RECORDS SUPPLIED START

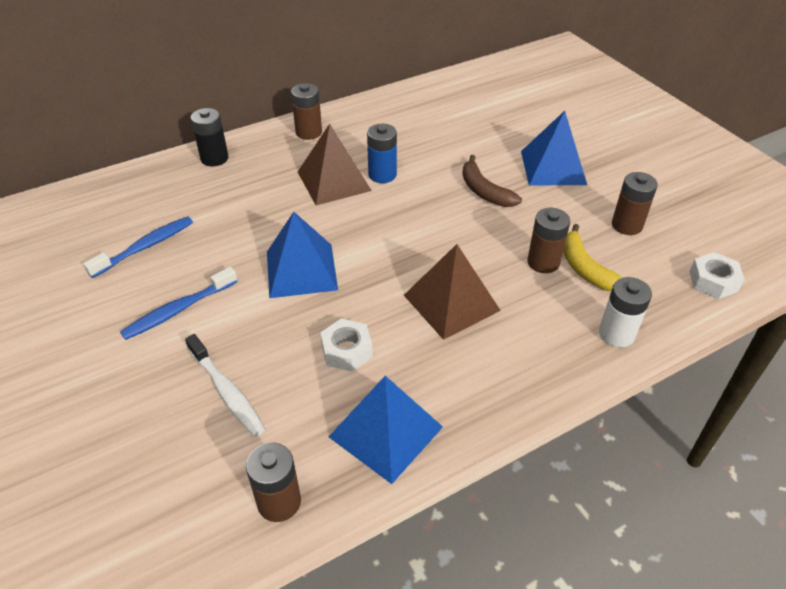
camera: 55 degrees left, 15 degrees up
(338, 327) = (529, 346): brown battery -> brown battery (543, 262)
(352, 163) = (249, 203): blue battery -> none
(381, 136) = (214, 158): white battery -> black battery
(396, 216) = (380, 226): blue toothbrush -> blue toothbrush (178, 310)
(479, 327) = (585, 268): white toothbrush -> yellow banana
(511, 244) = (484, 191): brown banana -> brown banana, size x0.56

RECORDS SUPPLIED END
RECORDS SUPPLIED START

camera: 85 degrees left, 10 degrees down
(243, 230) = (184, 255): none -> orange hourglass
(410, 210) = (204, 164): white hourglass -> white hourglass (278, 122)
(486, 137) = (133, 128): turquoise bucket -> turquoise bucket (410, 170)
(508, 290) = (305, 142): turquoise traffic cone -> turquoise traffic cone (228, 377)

RECORDS SUPPLIED END

## YOUR INSTRUCTIONS
Retype exactly the lines above, from the one with "(338, 327) = (529, 346): brown" through the one with "(511, 244) = (484, 191): brown", inclusive.

## RESPONSE BOX
(338, 327) = (529, 346): brown battery -> brown battery (543, 262)
(352, 163) = (249, 203): blue battery -> none
(381, 136) = (214, 158): white battery -> black battery
(396, 216) = (380, 226): blue toothbrush -> blue toothbrush (178, 310)
(479, 327) = (585, 268): white toothbrush -> yellow banana
(511, 244) = (484, 191): brown banana -> brown banana, size x0.56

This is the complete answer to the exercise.